Work request »
The expected result is the full listing, retyped exactly, without a single picture.

Data »

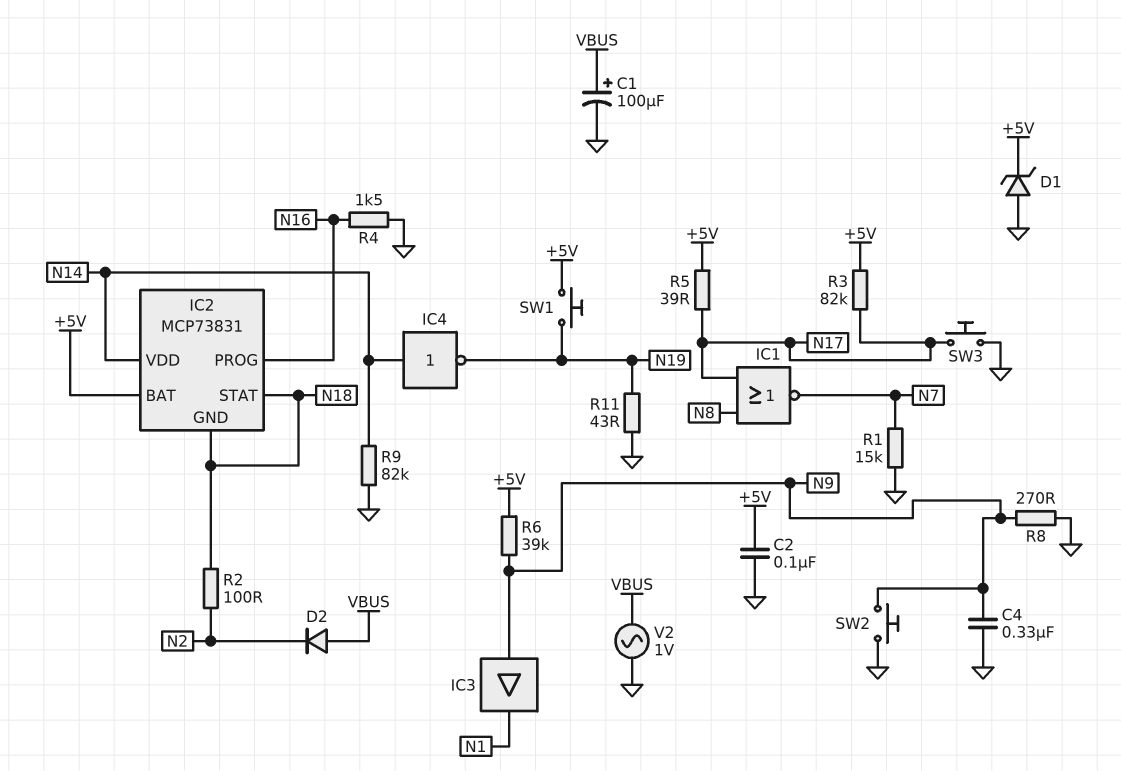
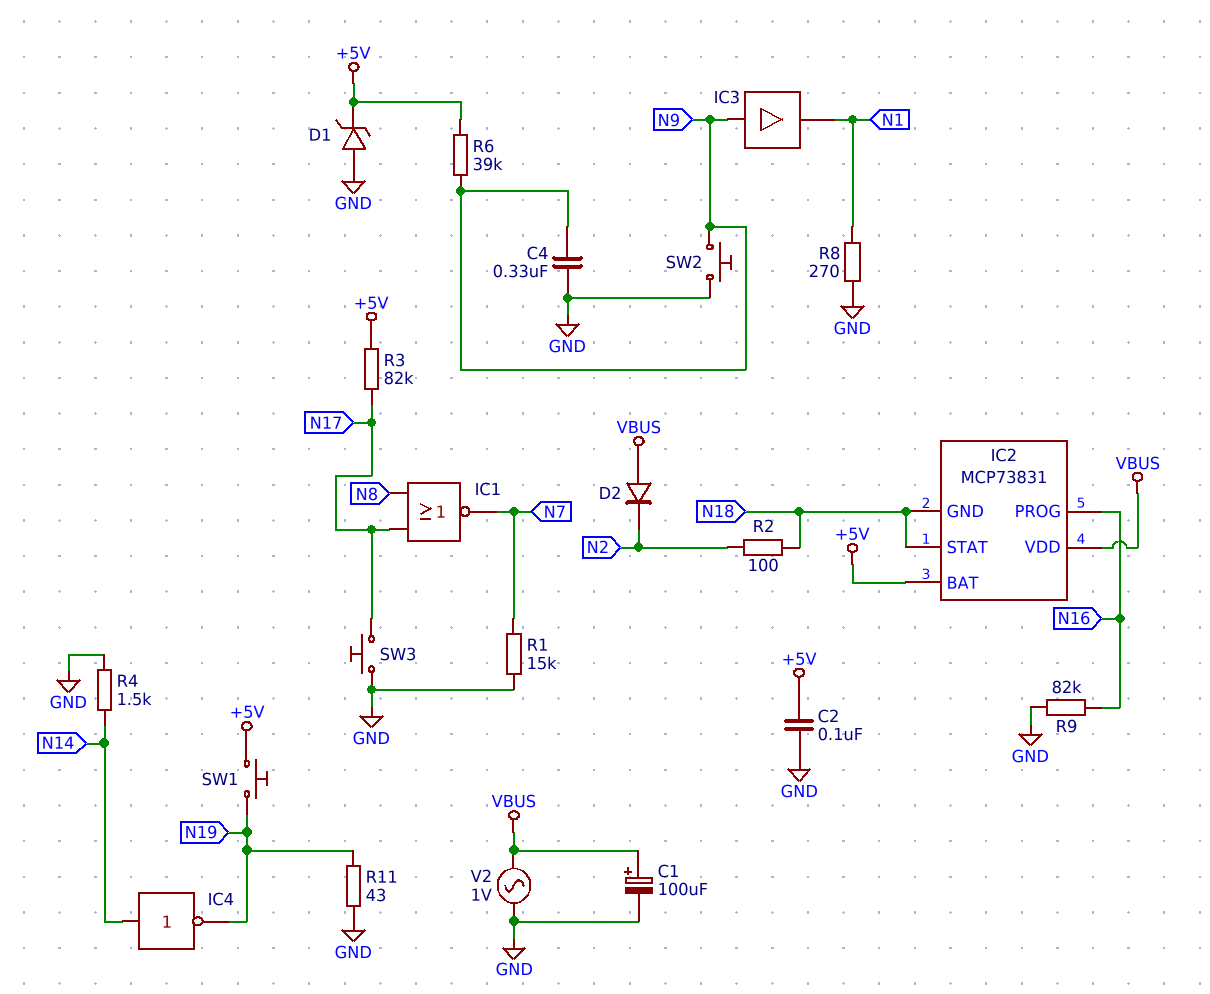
IC2 pin VDD: N14 -> VBUS
R4: 1.5k (GND, N16) -> 1.5k (GND, N14)
R5: 39 (+5V, N17) -> none
R8: 270 (GND, N9) -> 270 (GND, N1)
R9: 82k (GND, N14) -> 82k (GND, N16)

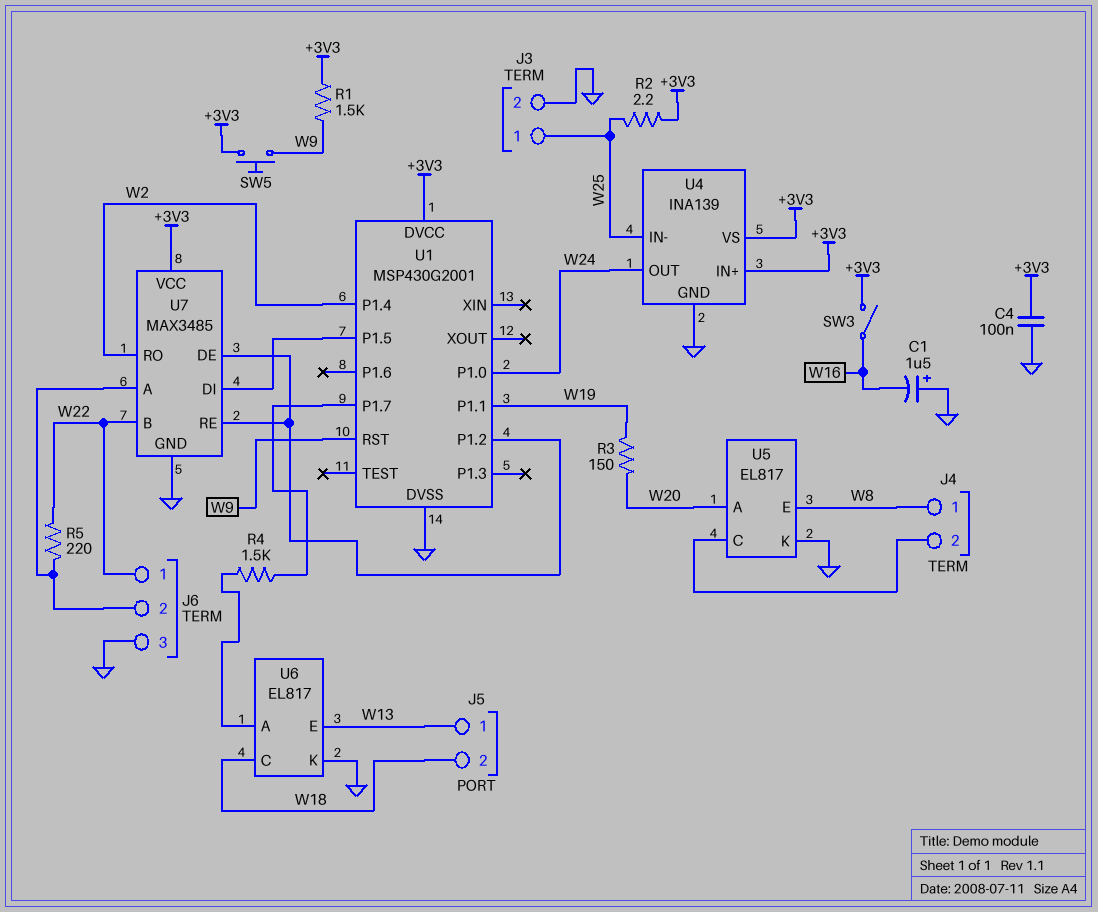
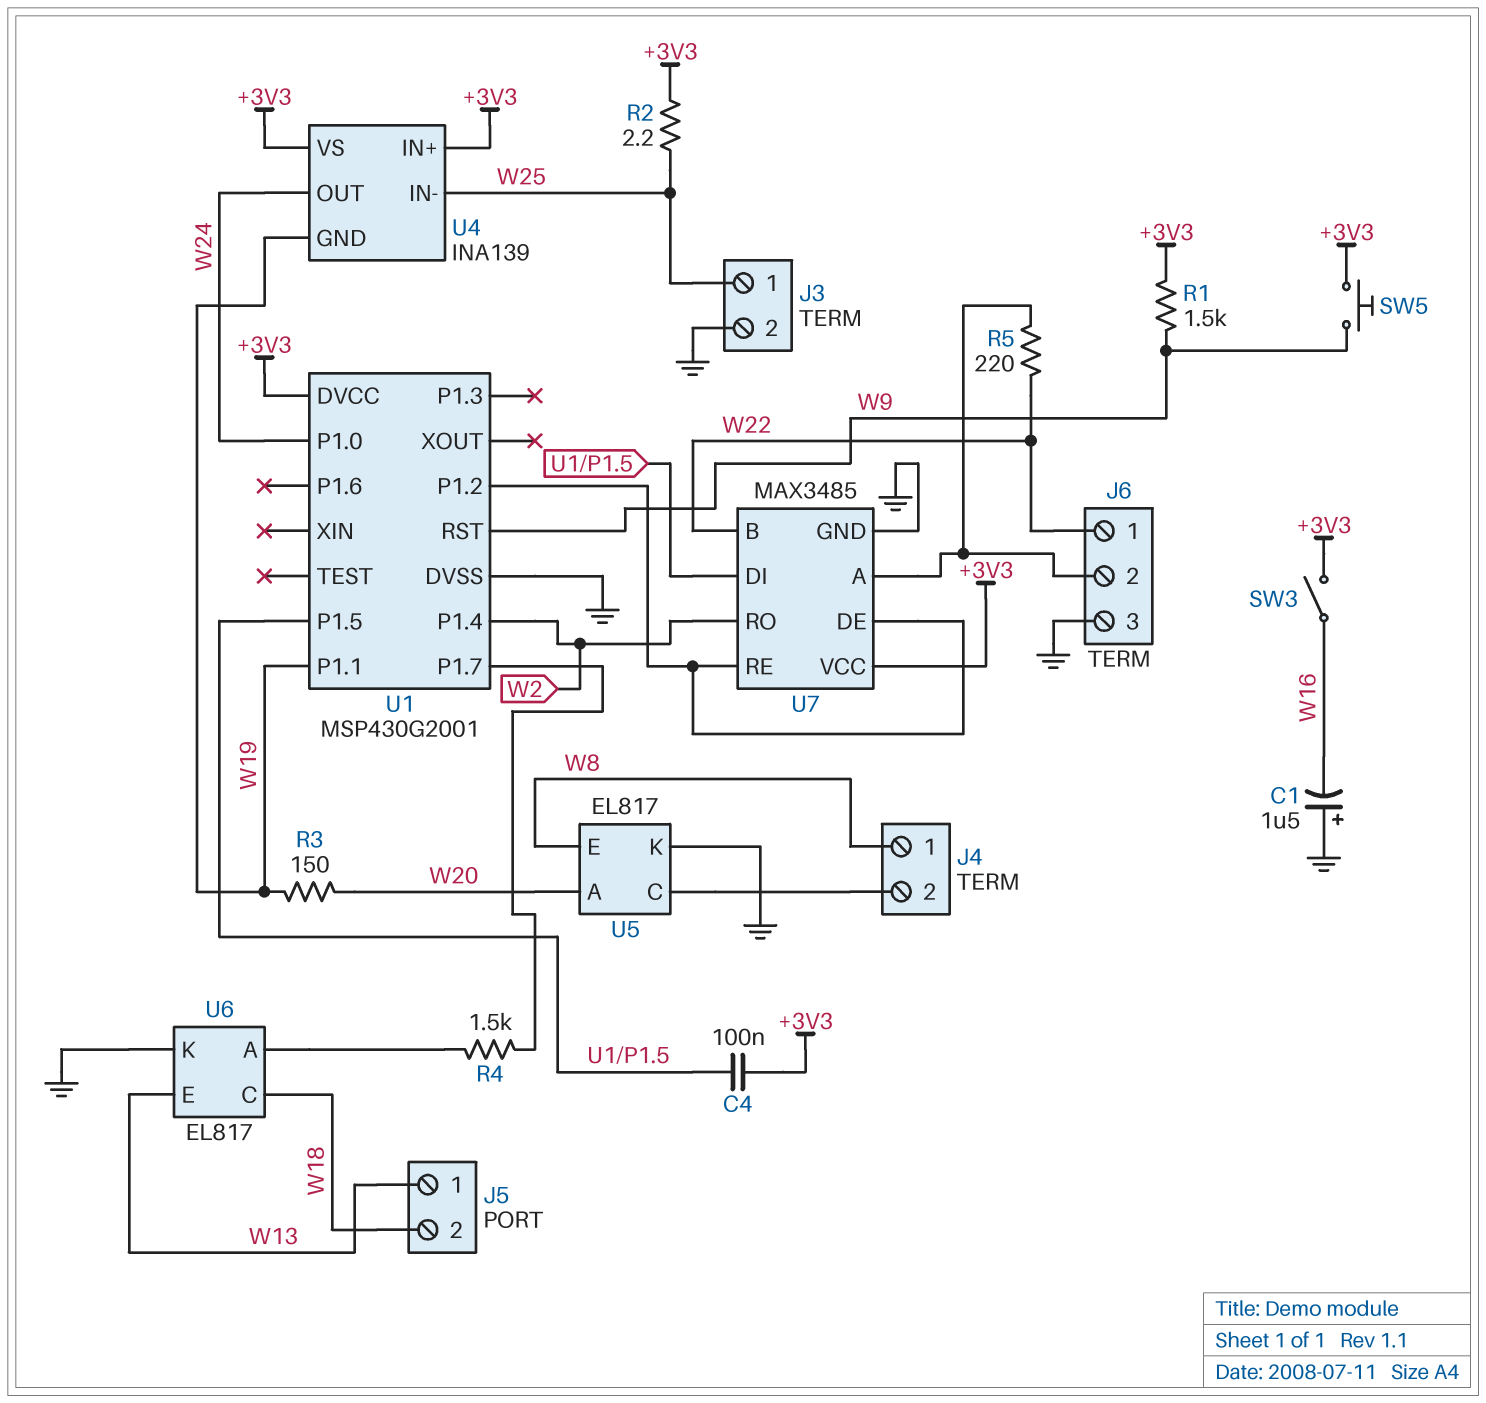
C4: 100nF (+3V3, GND) -> 100nF (+3V3, U1/P1.5)
U4 pin GND: GND -> W19

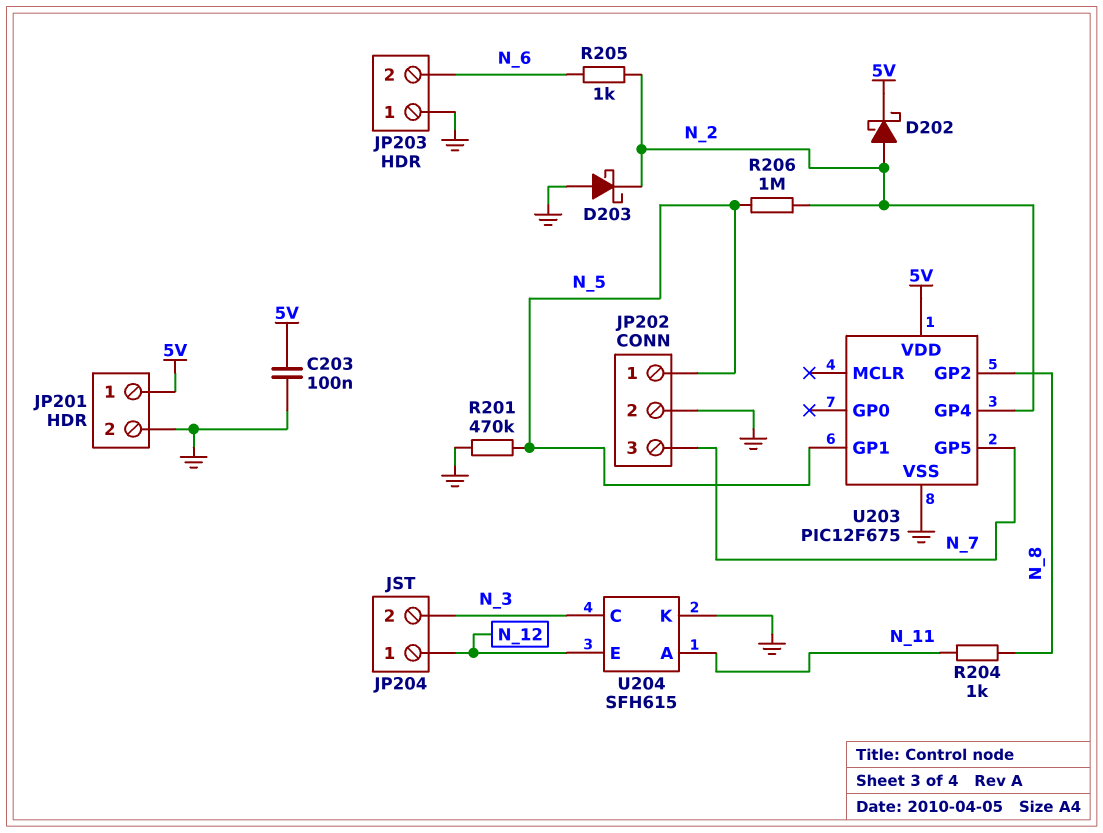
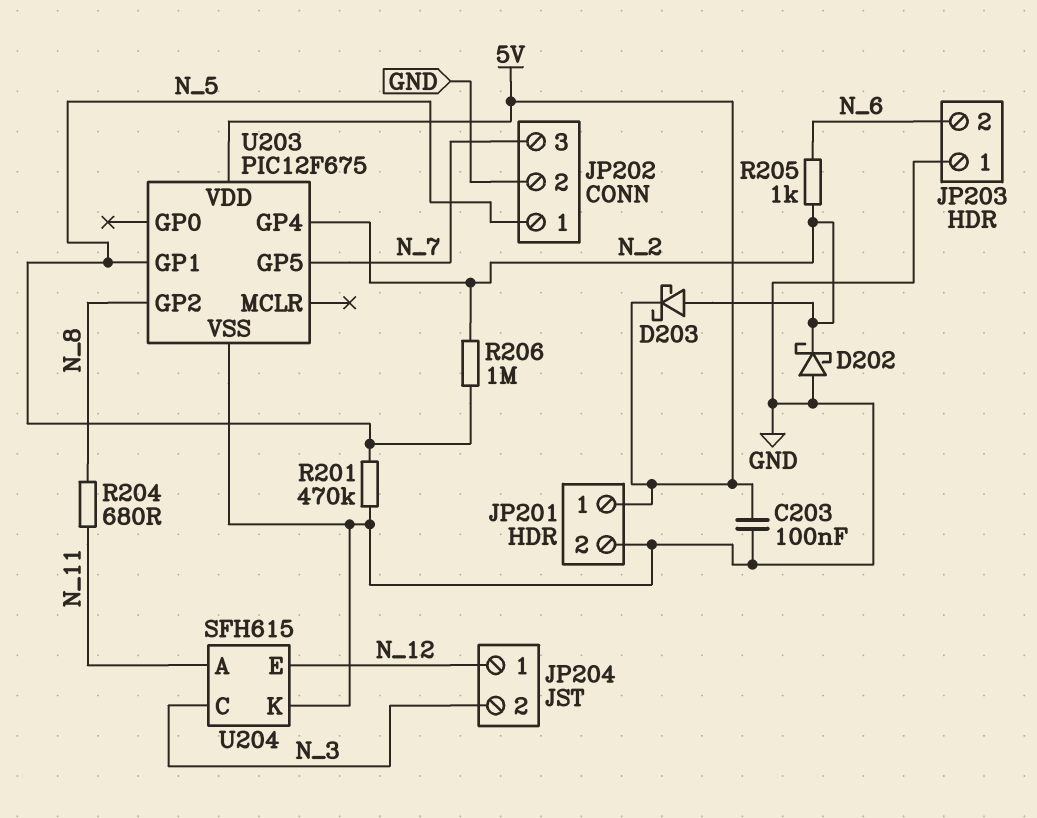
D202: schottky (A N_2, K 5V) -> schottky (A GND, K N_2)
D203: schottky (A GND, K N_2) -> schottky (A N_2, K 5V)
R204: 1k (N_8, N_11) -> 680 (N_8, N_11)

Solution »
IC2 pin VDD: N14 -> VBUS
R4: 1.5k (GND, N16) -> 1.5k (GND, N14)
R5: 39 (+5V, N17) -> none
R8: 270 (GND, N9) -> 270 (GND, N1)
R9: 82k (GND, N14) -> 82k (GND, N16)

C4: 100nF (+3V3, GND) -> 100nF (+3V3, U1/P1.5)
U4 pin GND: GND -> W19

D202: schottky (A N_2, K 5V) -> schottky (A GND, K N_2)
D203: schottky (A GND, K N_2) -> schottky (A N_2, K 5V)
R204: 1k (N_8, N_11) -> 680 (N_8, N_11)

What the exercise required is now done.